╔══

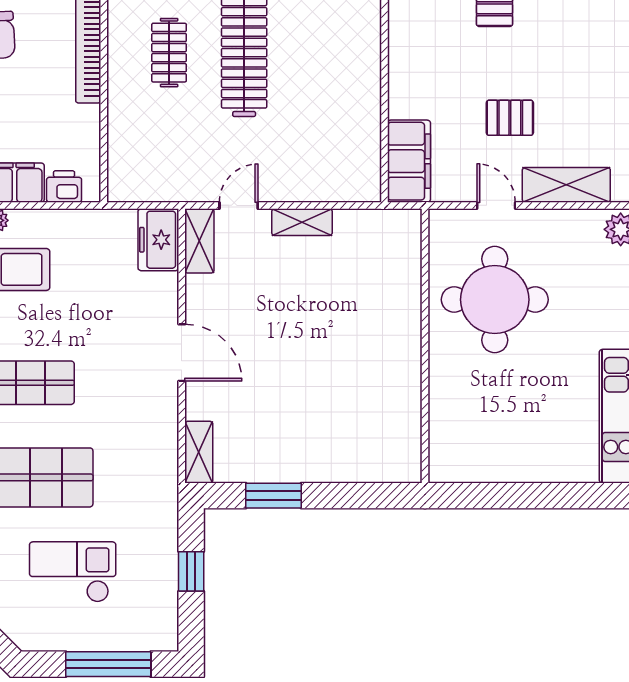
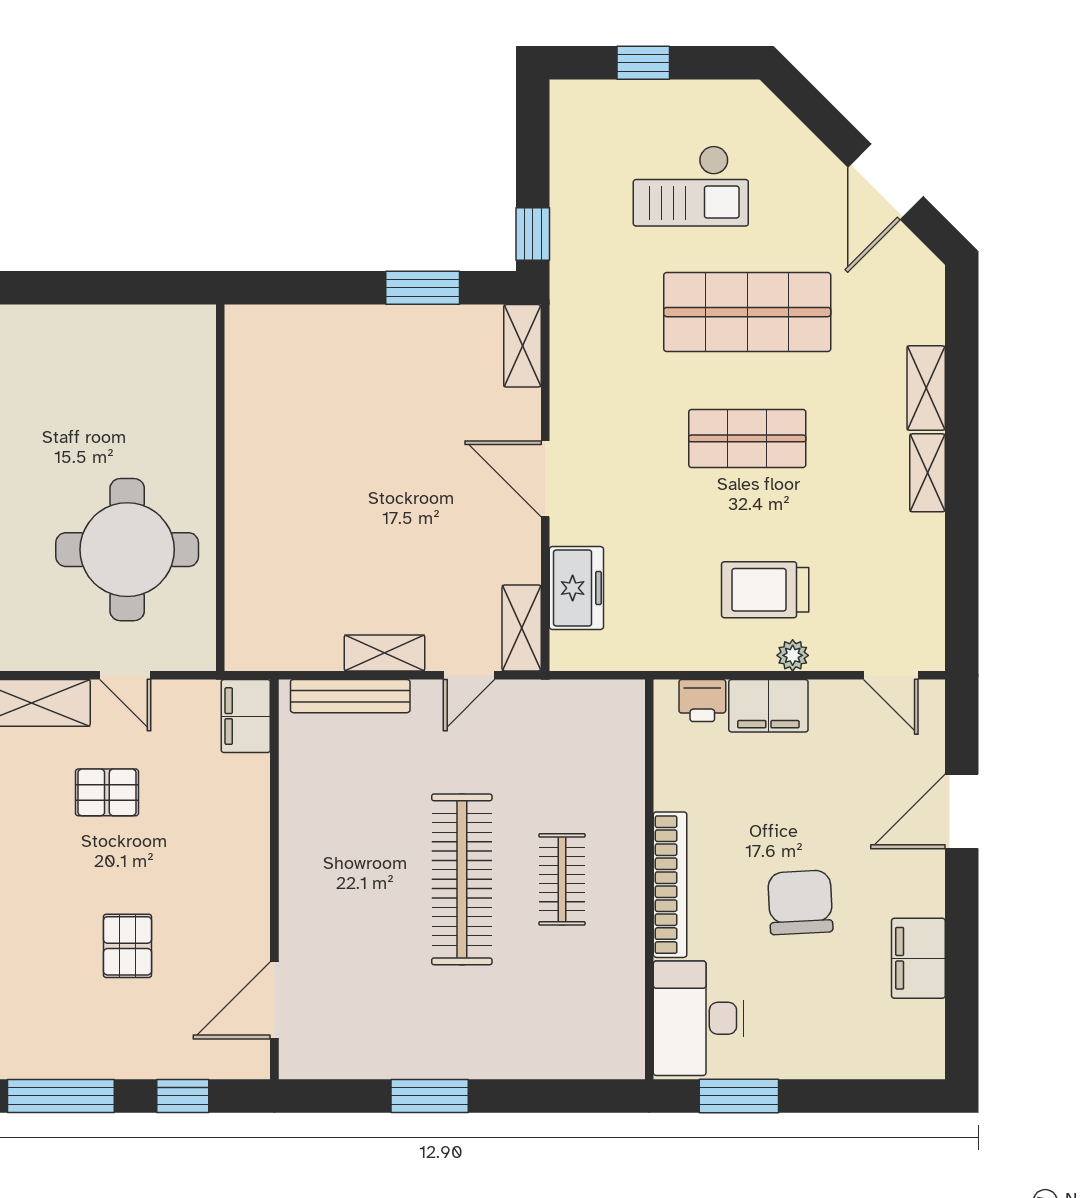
filing cabinet: (409, 161) -> (246, 716), width x0.67, depth x0.86
bench: (328, 190) -> (350, 696), added
freezer: (158, 240) -> (576, 588), moved
window: (191, 571) -> (533, 234), moved
window: (108, 664) -> (643, 63), width x0.46

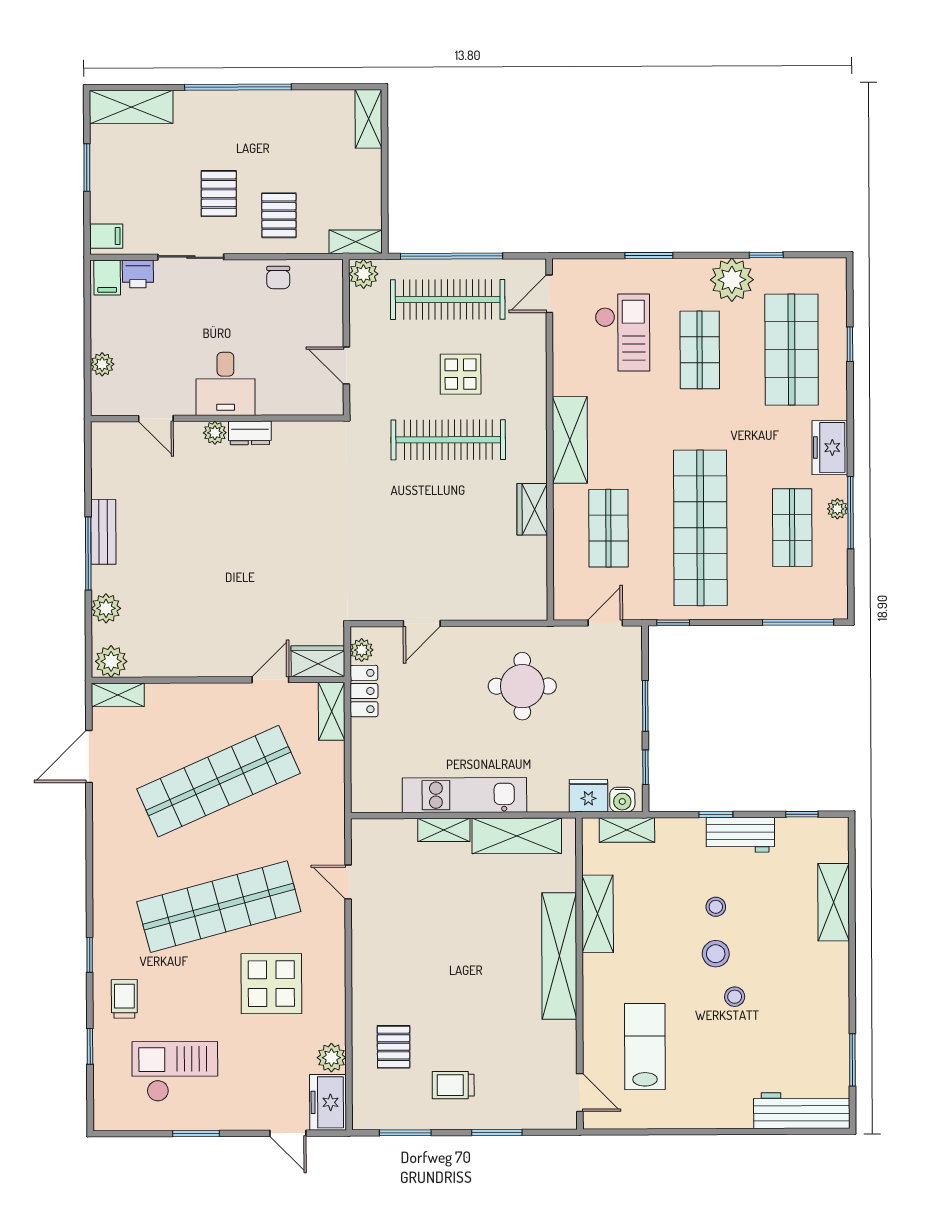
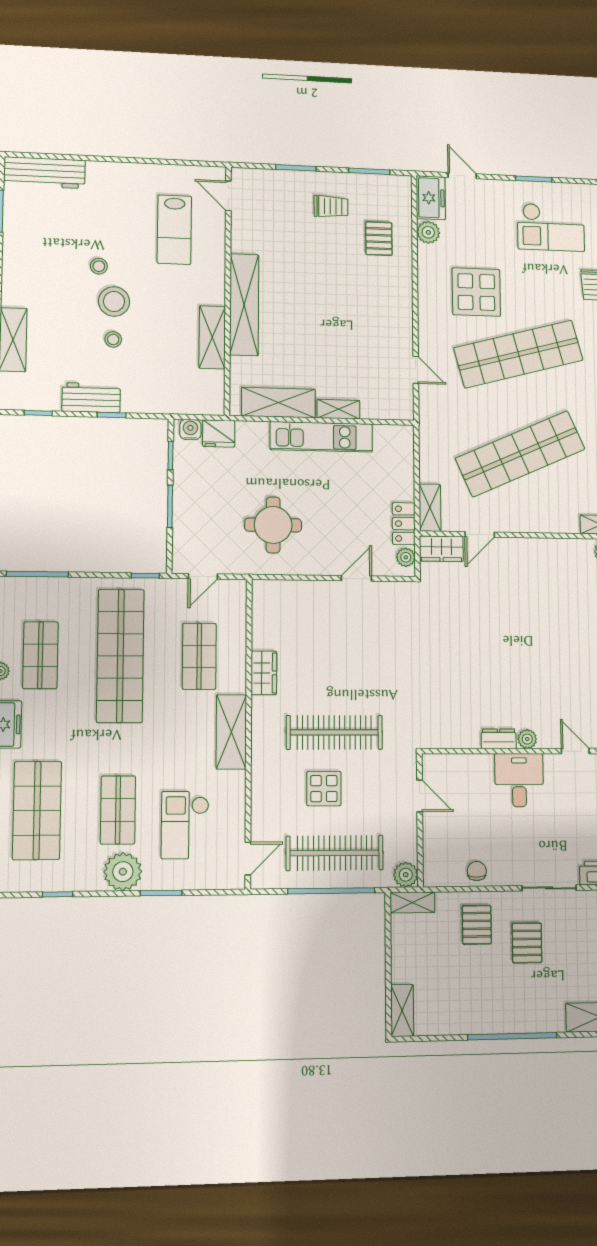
plant: (732, 280) -> (123, 872), moved
shelving: (627, 830) -> (187, 405), removed
stool: (716, 954) -> (114, 301), width x1.38, depth x1.38

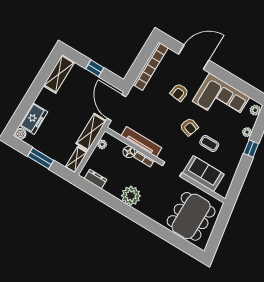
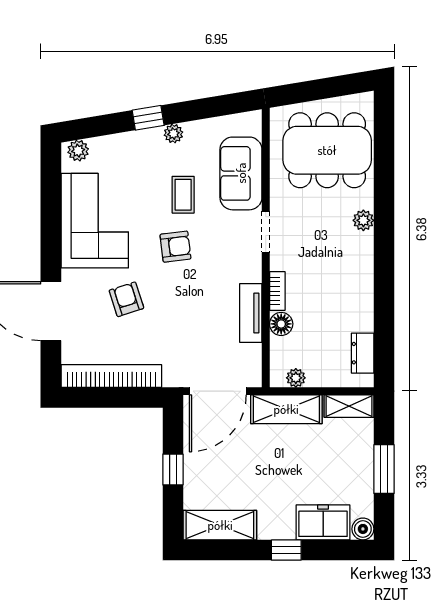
armchair: (179, 92) -> (126, 299), turned -116
window: (31, 96) -> (286, 550), added
armchair: (189, 127) -> (175, 247), turned 65
plant: (247, 132) -> (173, 134), moved
tv unit: (141, 142) -> (251, 313), width x0.71
plant: (131, 196) -> (363, 220), moved, width x0.53, depth x0.53

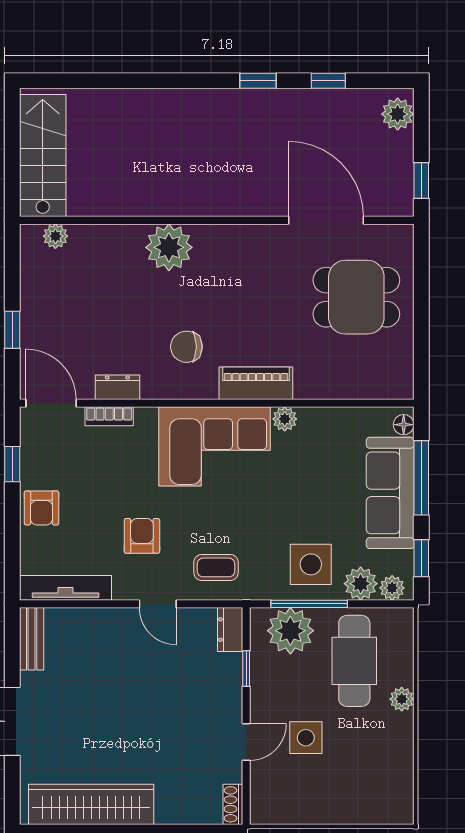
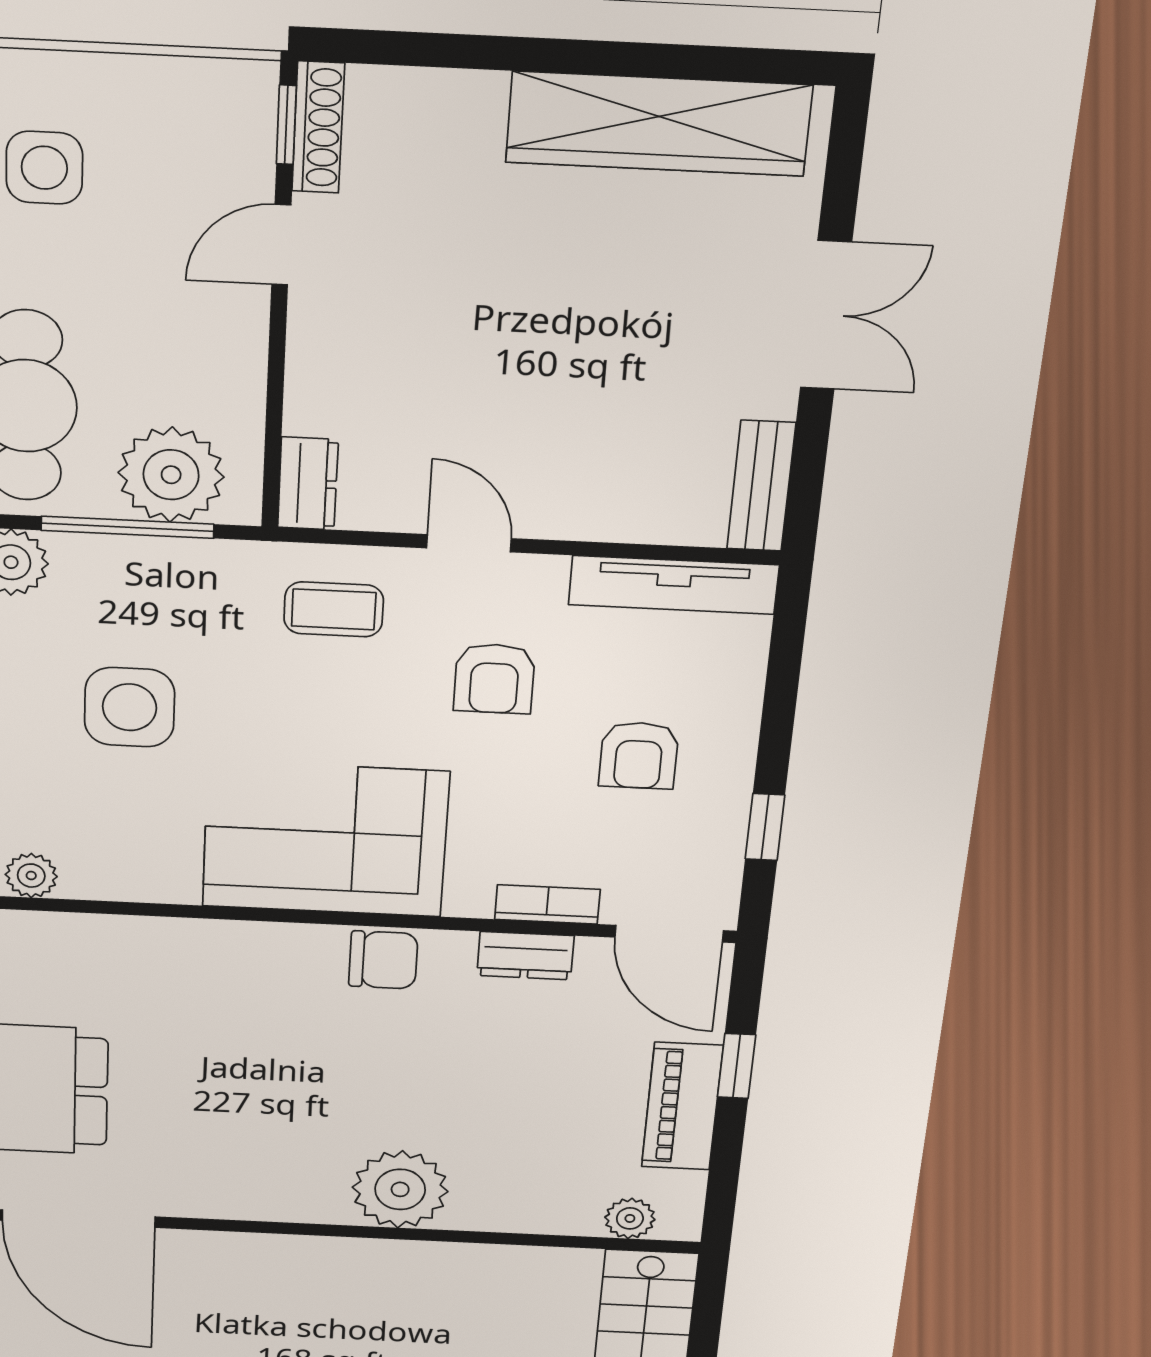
chair: (186, 347) -> (383, 960), moved
piano: (256, 383) -> (682, 1106), moved, turned 90
plant: (285, 419) -> (31, 876), moved
armchair: (41, 508) -> (639, 755), moved, turned 180
side table: (311, 564) -> (130, 707), moved
window: (246, 668) -> (286, 125), moved
side table: (306, 738) -> (44, 168), moved
shoe rack: (233, 804) -> (318, 127), width x1.43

╚══

PROBLEM TO WORK ON: Go through the listing above and copy each line that contains "armchair".

ANSWER BELOW:
armchair: (179, 92) -> (126, 299), turned -116
armchair: (189, 127) -> (175, 247), turned 65
armchair: (41, 508) -> (639, 755), moved, turned 180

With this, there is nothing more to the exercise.